How many of the lines below contain "yellow"? Answer with that number alone.

Dataset excerpts:
··········
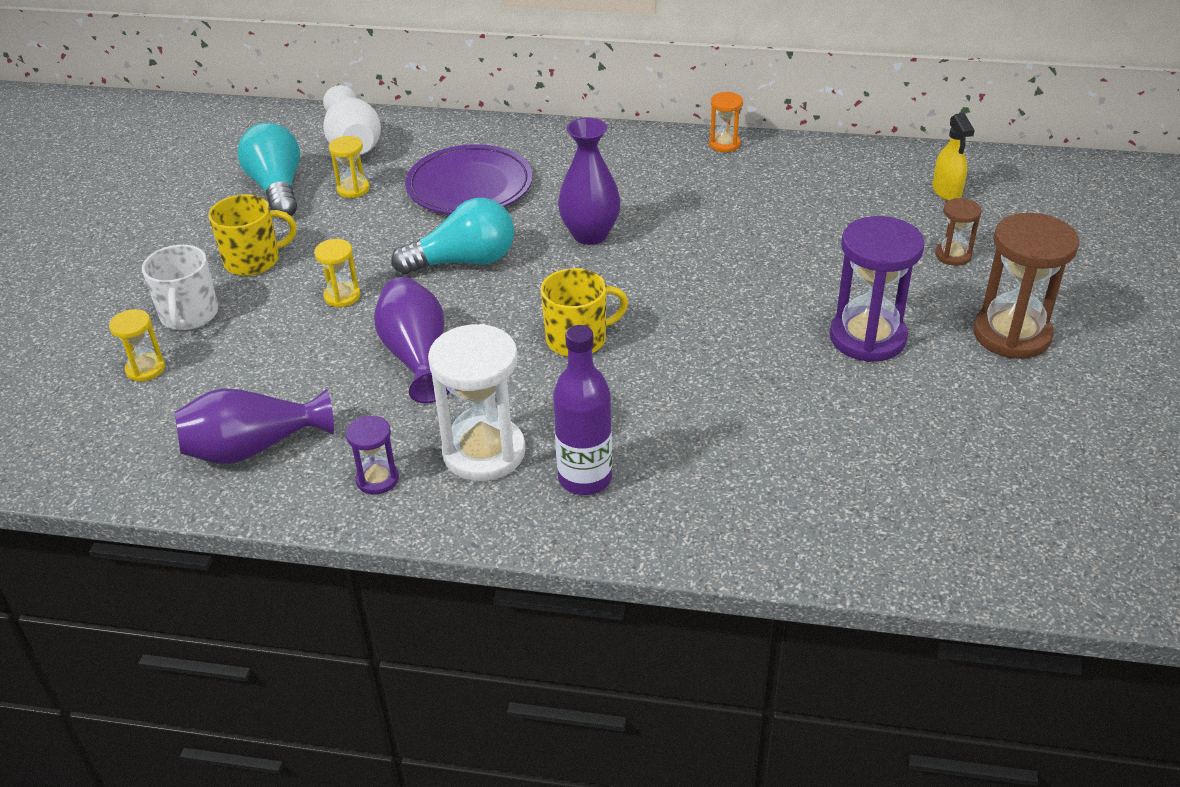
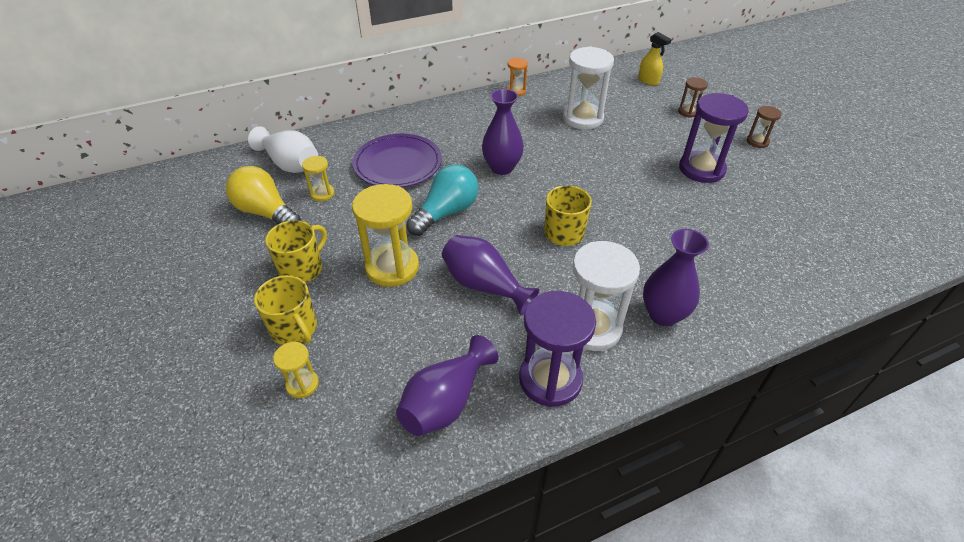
camera: 35 degrees left, 5 degrees up
(189, 315) = (294, 329): white mug -> yellow mug
(277, 188) = (266, 213): turquoise light bulb -> yellow light bulb
(342, 296) = (392, 267): yellow hourglass -> yellow hourglass, size x1.98
(377, 479) = (550, 379): purple hourglass -> purple hourglass, size x1.98
(585, 478) = (663, 314): purple bottle -> purple vase
(776, 210) = (583, 118): none -> white hourglass
(1011, 335) = (757, 142): brown hourglass -> brown hourglass, size x0.51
··········
Answer section:
3